↓↓↓
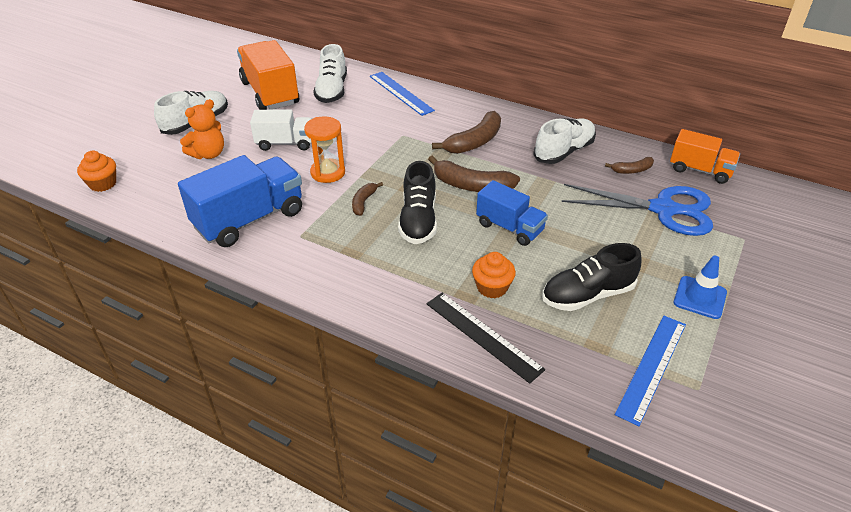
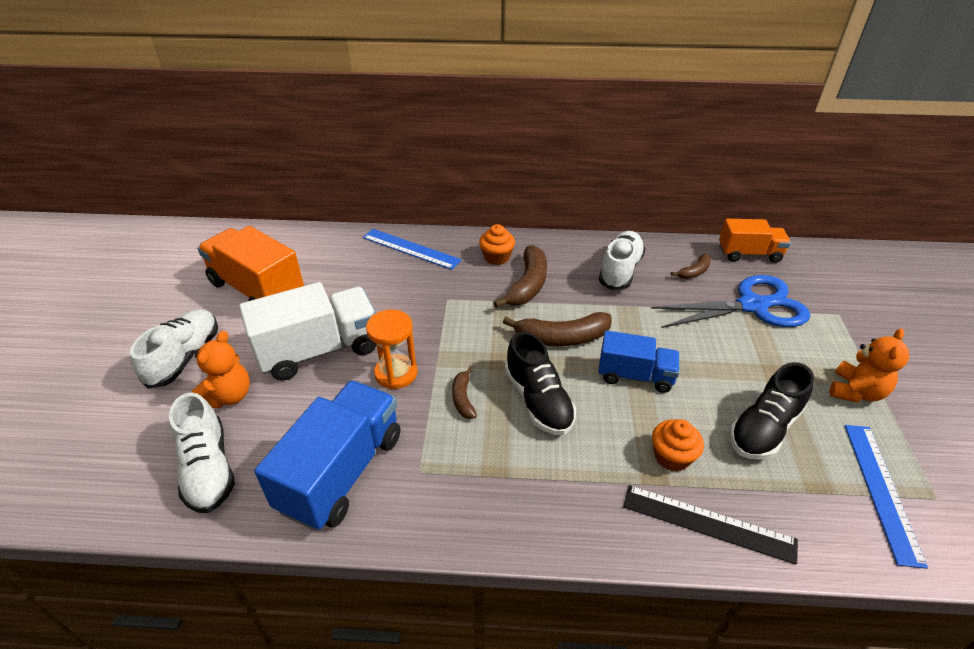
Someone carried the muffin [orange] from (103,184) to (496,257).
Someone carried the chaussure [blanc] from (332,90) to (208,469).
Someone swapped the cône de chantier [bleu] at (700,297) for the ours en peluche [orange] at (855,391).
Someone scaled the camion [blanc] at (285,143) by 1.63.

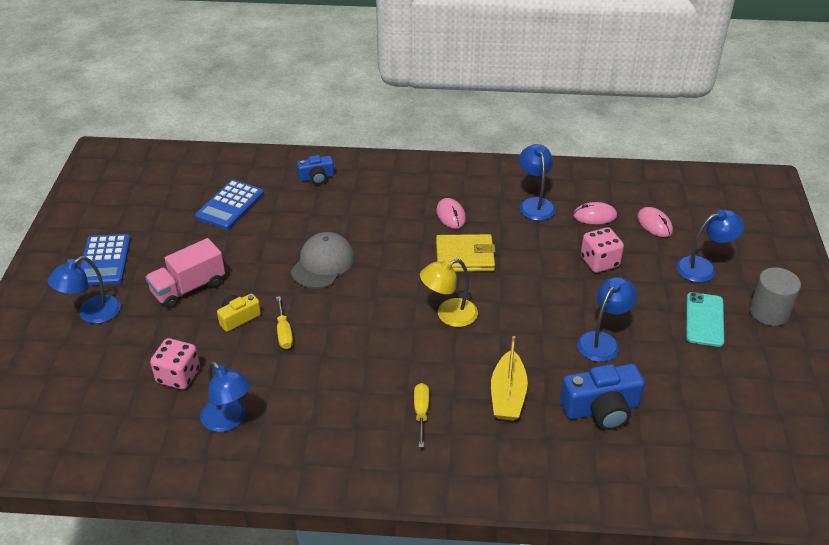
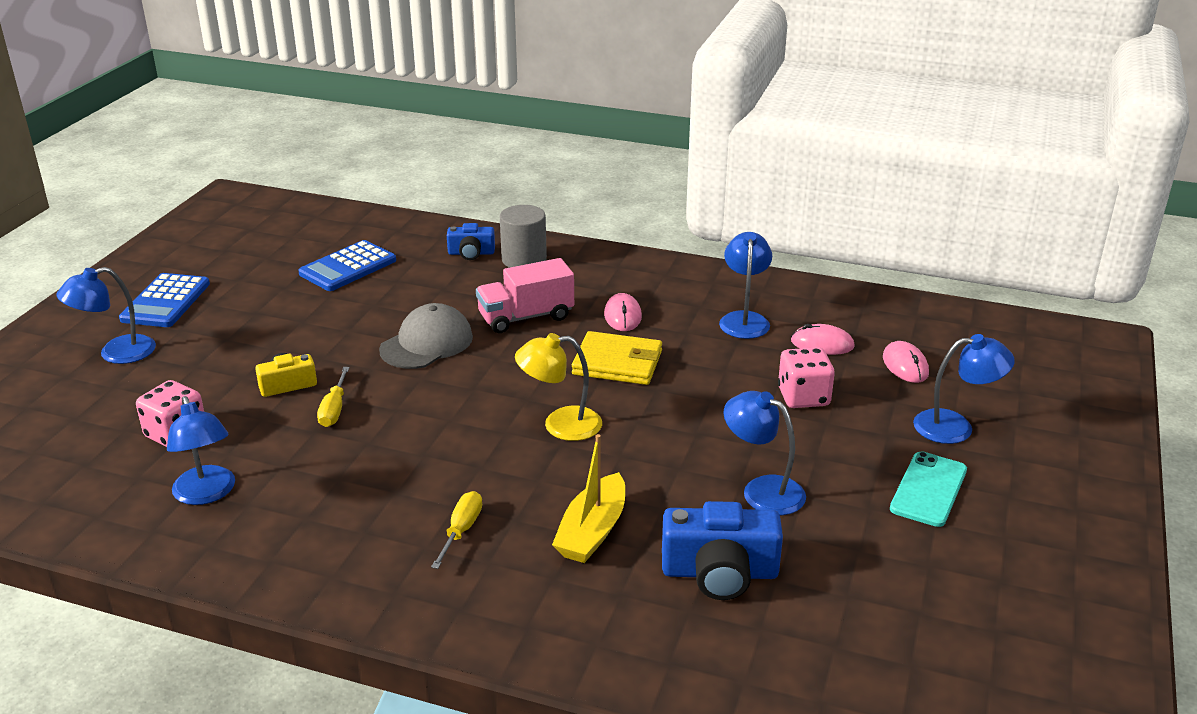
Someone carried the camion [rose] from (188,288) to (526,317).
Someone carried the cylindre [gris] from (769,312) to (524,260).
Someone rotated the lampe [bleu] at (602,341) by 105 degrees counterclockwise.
↑↑↑
• EXERCISE OBJECTIVE:
Wherever a line in the listing contains the word "from", copy that line out.

• WRITTEN SOLUTION:
Someone carried the muffin [orange] from (103,184) to (496,257).
Someone carried the chaussure [blanc] from (332,90) to (208,469).
Someone carried the camion [rose] from (188,288) to (526,317).
Someone carried the cylindre [gris] from (769,312) to (524,260).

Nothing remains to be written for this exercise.